Object state change records:
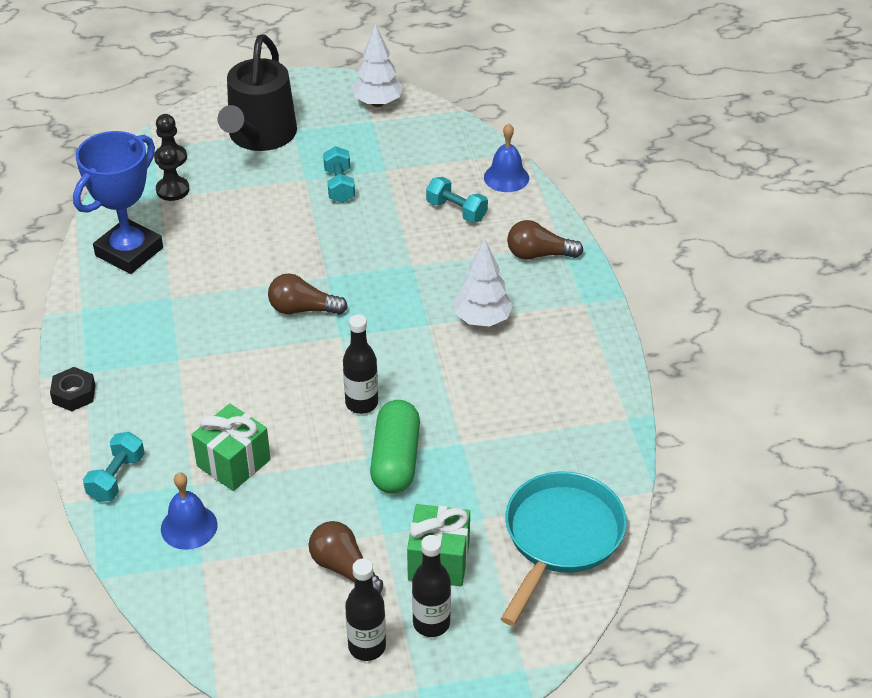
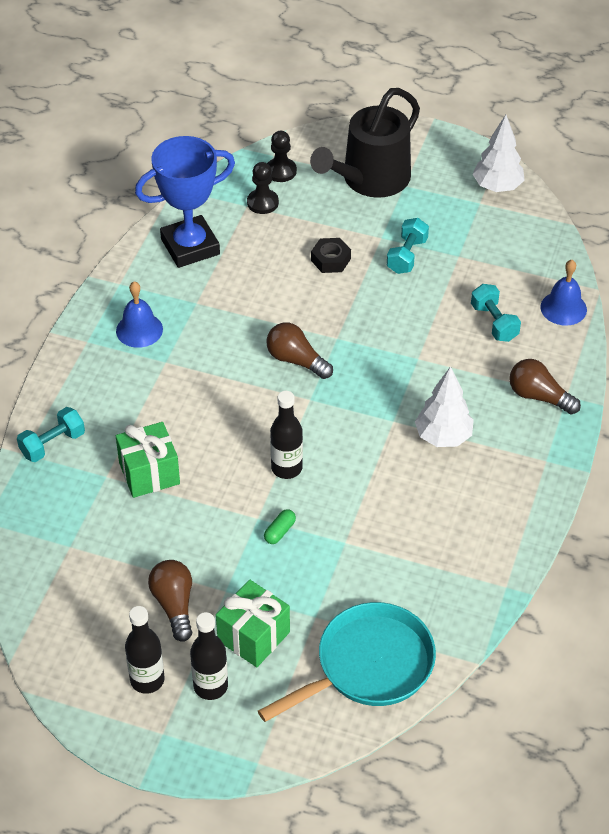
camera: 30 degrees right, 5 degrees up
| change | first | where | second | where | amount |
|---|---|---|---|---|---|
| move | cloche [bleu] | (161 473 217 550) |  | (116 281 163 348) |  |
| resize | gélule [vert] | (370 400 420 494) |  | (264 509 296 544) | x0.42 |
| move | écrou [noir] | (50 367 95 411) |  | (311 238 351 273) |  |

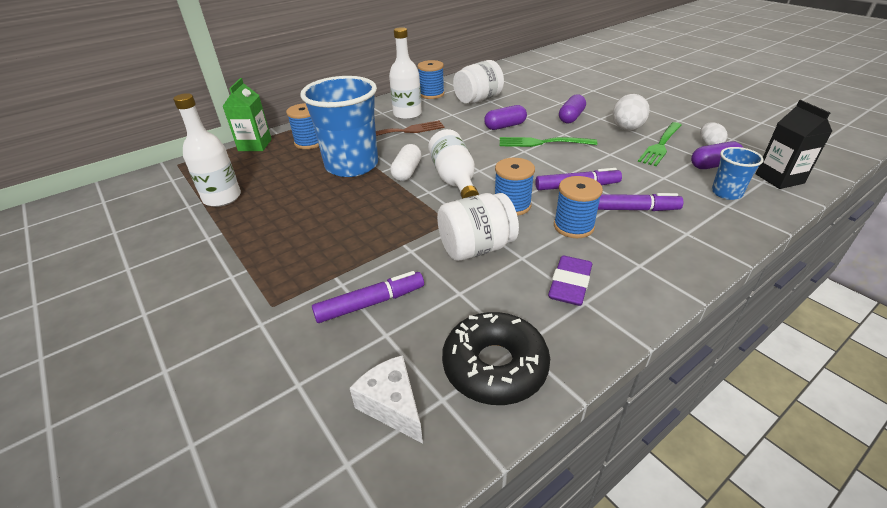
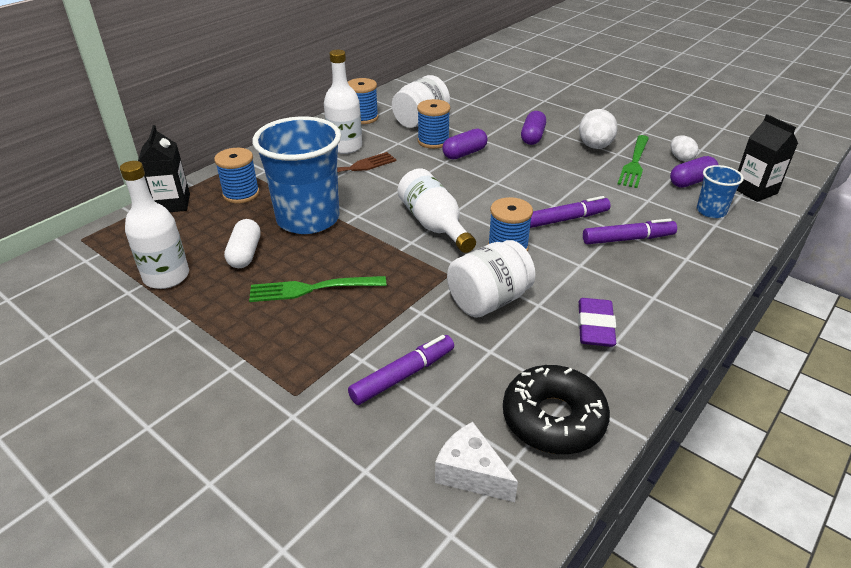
camera: 15 degrees left, 0 degrees up
| change | first | where | second | where | amount |
|---|---|---|---|---|---|
| recolor | brique de lait [vert] | (223 78 272 151) | brique de lait [noir] | (138 125 190 212) |  |
| move | gélule [blanc] | (390 144 422 181) |  | (224 219 261 268) |  |
| move | fourchette [vert] | (500 137 597 147) |  | (249 276 386 302) |  |
| move | bobine [bleu] | (554 176 603 238) |  | (417 99 450 149) |  |

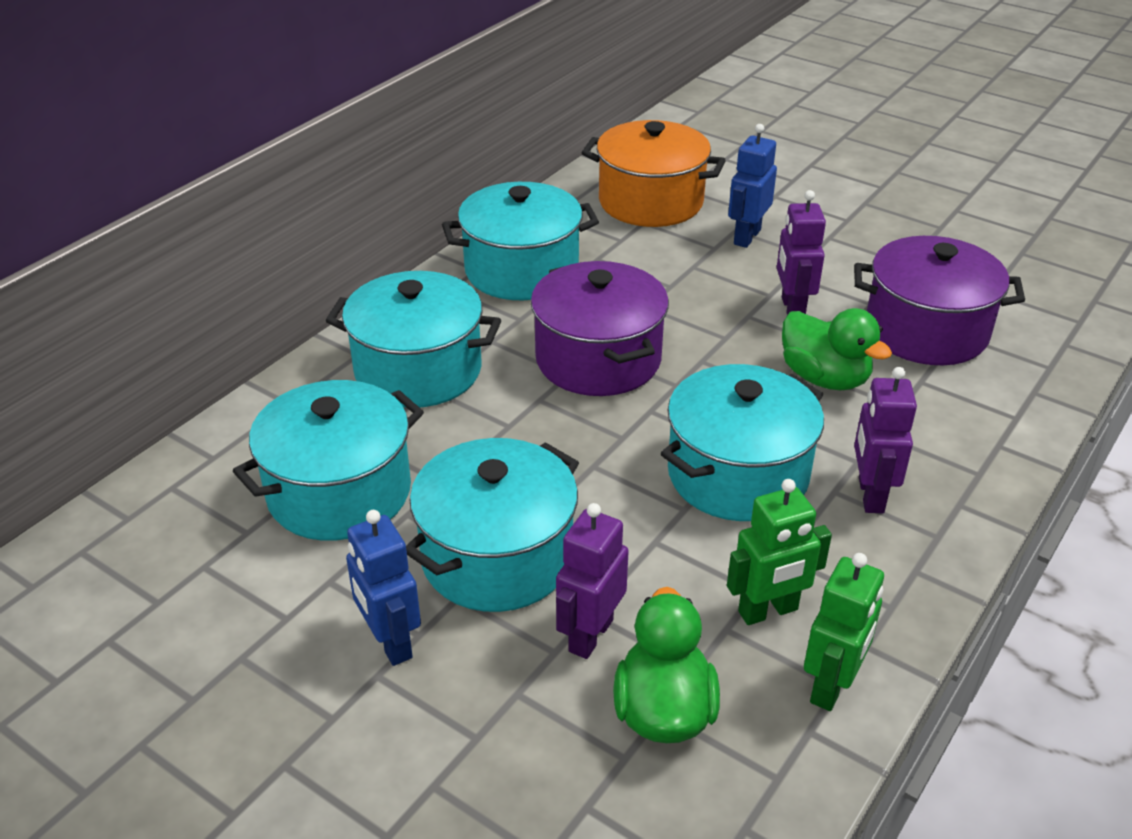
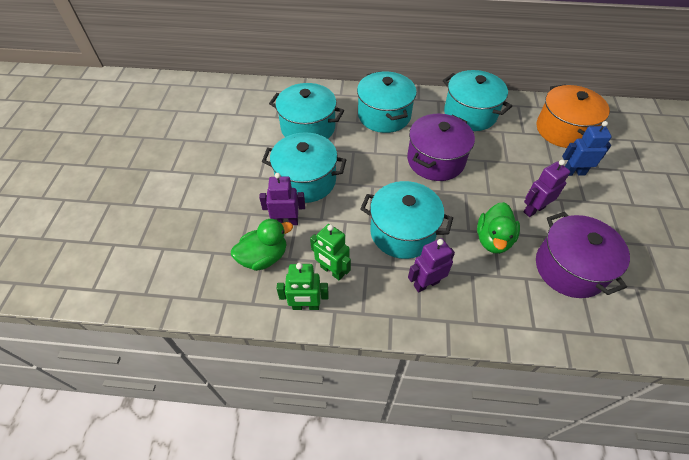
camera: 60 degrees right, 15 degrees up
| change | first | where | second | where | amount |
|---|---|---|---|---|---|
| delete | robot [bleu] | (346 510 421 666) |  |  |  |

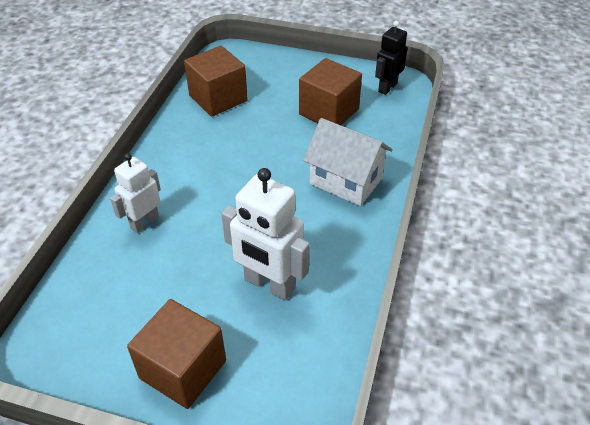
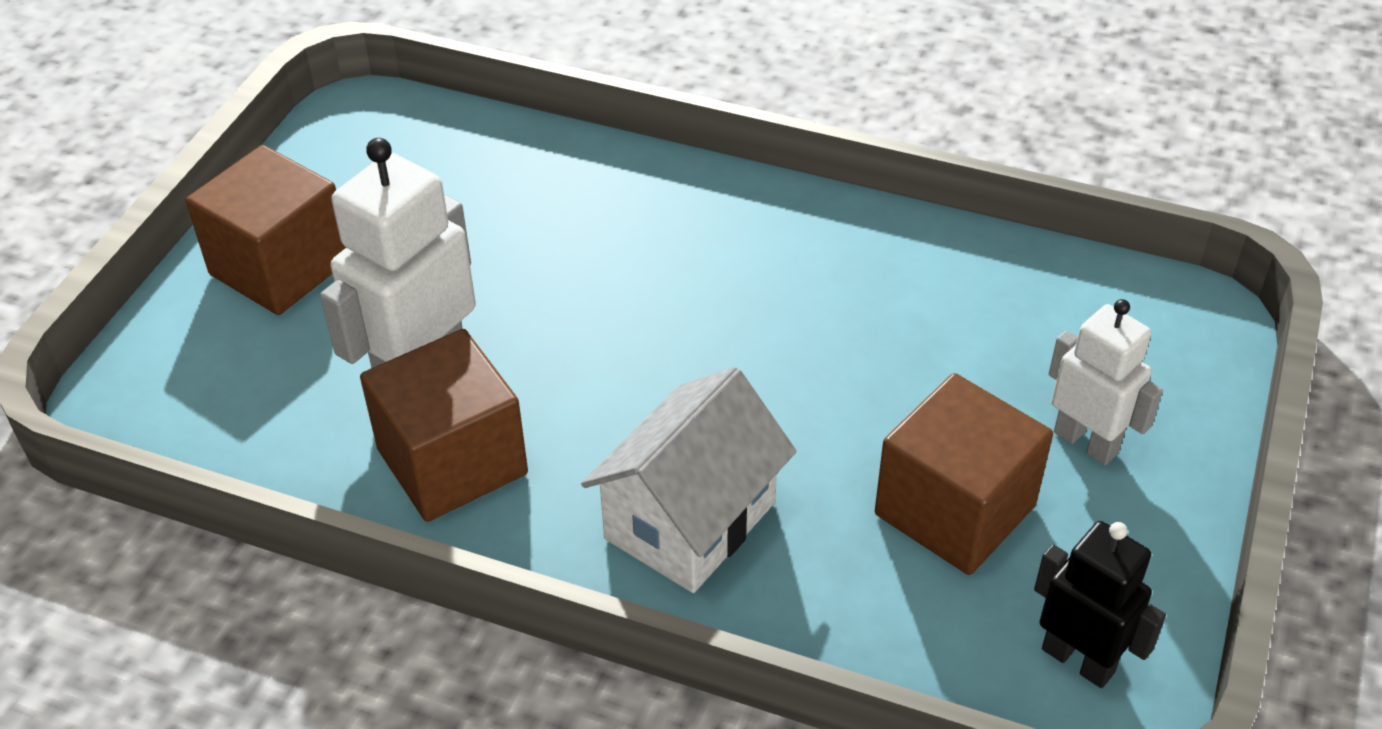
camera: 95 degrees right, 0 degrees up
| change | first | where | second | where | amount |
|---|---|---|---|---|---|
| move | cube [marron] | (184 46 248 116) |  | (360 329 528 522) |  |
| move | robot [blanc] | (110 153 161 233) |  | (1049 299 1163 465) |  |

▸ EXERCISE REQUIREMENTS
Output the data above in full and exactly, with every image left out.

▸ SOLUTION
camera: 30 degrees right, 5 degrees up
| change | first | where | second | where | amount |
|---|---|---|---|---|---|
| move | cloche [bleu] | (161 473 217 550) |  | (116 281 163 348) |  |
| resize | gélule [vert] | (370 400 420 494) |  | (264 509 296 544) | x0.42 |
| move | écrou [noir] | (50 367 95 411) |  | (311 238 351 273) |  |

camera: 15 degrees left, 0 degrees up
| change | first | where | second | where | amount |
|---|---|---|---|---|---|
| recolor | brique de lait [vert] | (223 78 272 151) | brique de lait [noir] | (138 125 190 212) |  |
| move | gélule [blanc] | (390 144 422 181) |  | (224 219 261 268) |  |
| move | fourchette [vert] | (500 137 597 147) |  | (249 276 386 302) |  |
| move | bobine [bleu] | (554 176 603 238) |  | (417 99 450 149) |  |

camera: 60 degrees right, 15 degrees up
| change | first | where | second | where | amount |
|---|---|---|---|---|---|
| delete | robot [bleu] | (346 510 421 666) |  |  |  |

camera: 95 degrees right, 0 degrees up
| change | first | where | second | where | amount |
|---|---|---|---|---|---|
| move | cube [marron] | (184 46 248 116) |  | (360 329 528 522) |  |
| move | robot [blanc] | (110 153 161 233) |  | (1049 299 1163 465) |  |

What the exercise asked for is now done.